Pictures do not belong in the copy; retype the records below exactly.
"""
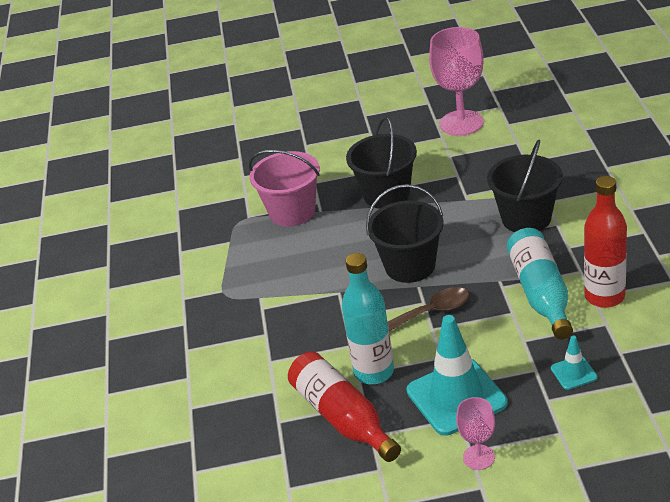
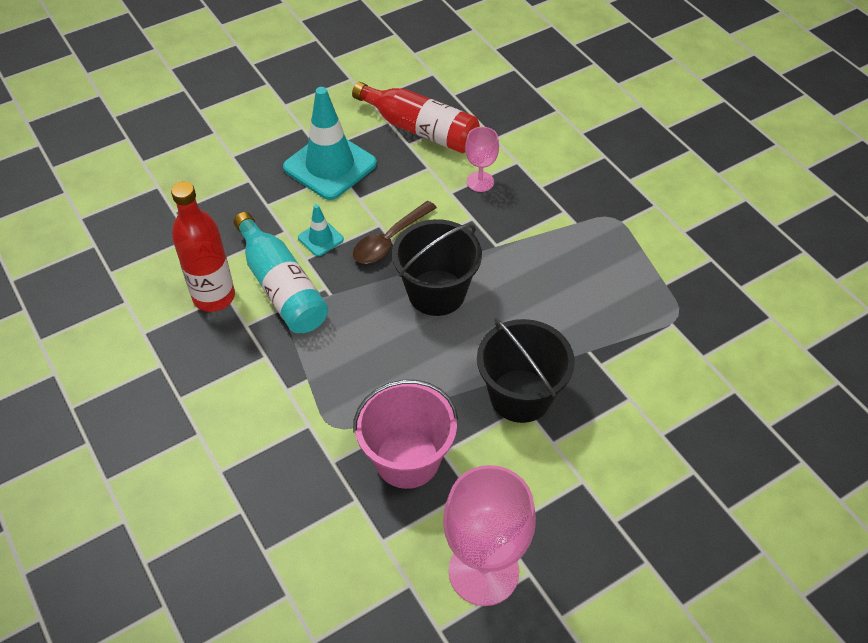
camera: 150 degrees right, 15 degrees up
(292, 212) = (623, 342): pink bucket -> pink bucket (407, 459)
(374, 372) = (414, 172): turquoise bottle -> none
(478, 457) = (294, 124): pink goblet -> pink goblet (480, 182)
(526, 218) = (326, 390): black bucket -> none
(573, 373) = (230, 208): turquoise traffic cone -> turquoise traffic cone (320, 238)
"""
# Worked solution
camera: 150 degrees right, 15 degrees up
(292, 212) = (623, 342): pink bucket -> pink bucket (407, 459)
(374, 372) = (414, 172): turquoise bottle -> none
(478, 457) = (294, 124): pink goblet -> pink goblet (480, 182)
(526, 218) = (326, 390): black bucket -> none
(573, 373) = (230, 208): turquoise traffic cone -> turquoise traffic cone (320, 238)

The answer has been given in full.